**Description of the task**
The data must be reproduced verbatim; images are to be omitted.

**Dataset excerpt**
• • • • •

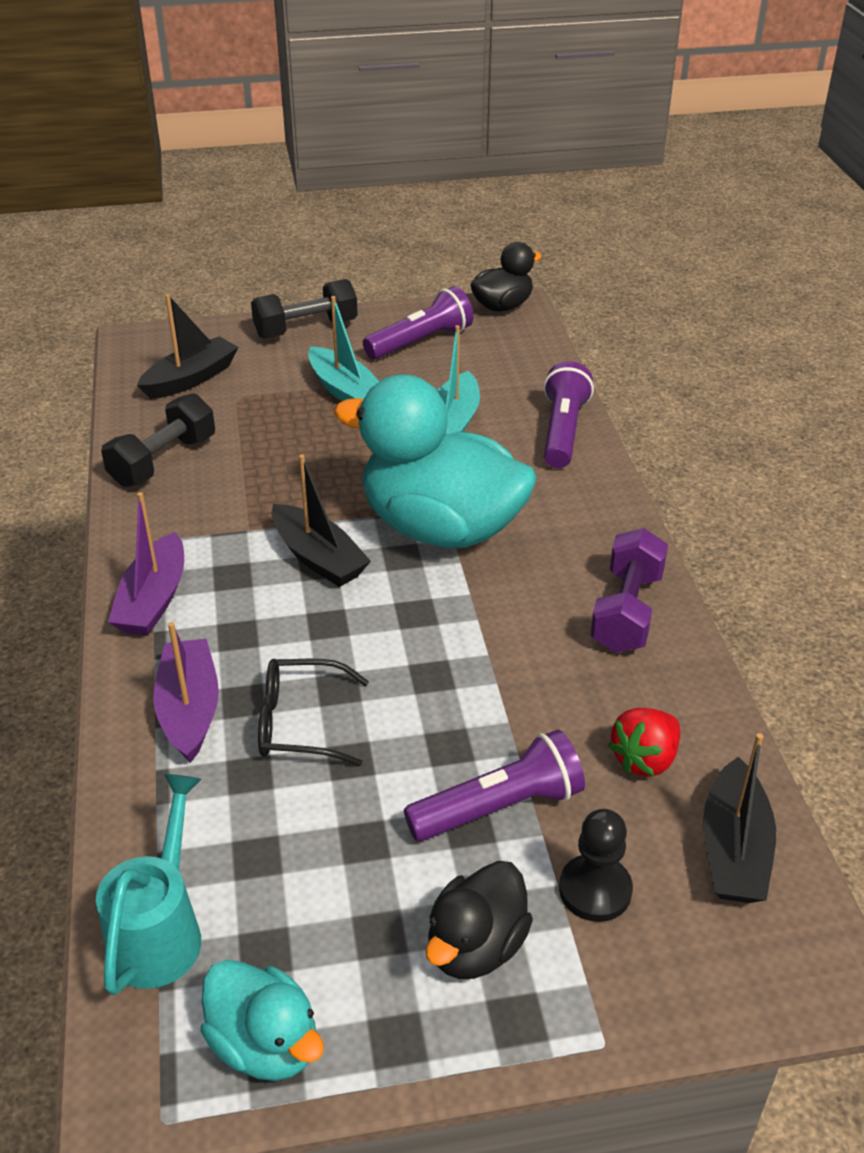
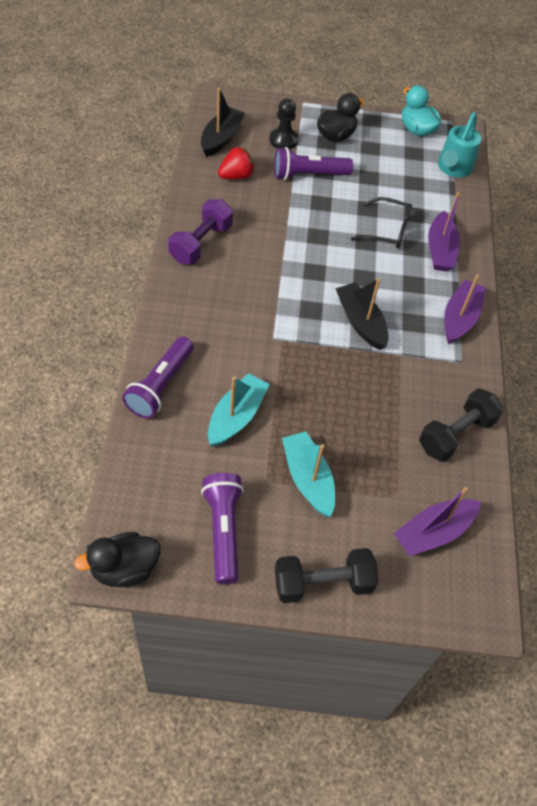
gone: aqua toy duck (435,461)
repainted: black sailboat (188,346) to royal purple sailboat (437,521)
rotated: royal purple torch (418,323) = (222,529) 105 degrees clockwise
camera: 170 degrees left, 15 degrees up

• • • • •

**Solution to this task**
gone: aqua toy duck (435,461)
repainted: black sailboat (188,346) to royal purple sailboat (437,521)
rotated: royal purple torch (418,323) = (222,529) 105 degrees clockwise
camera: 170 degrees left, 15 degrees up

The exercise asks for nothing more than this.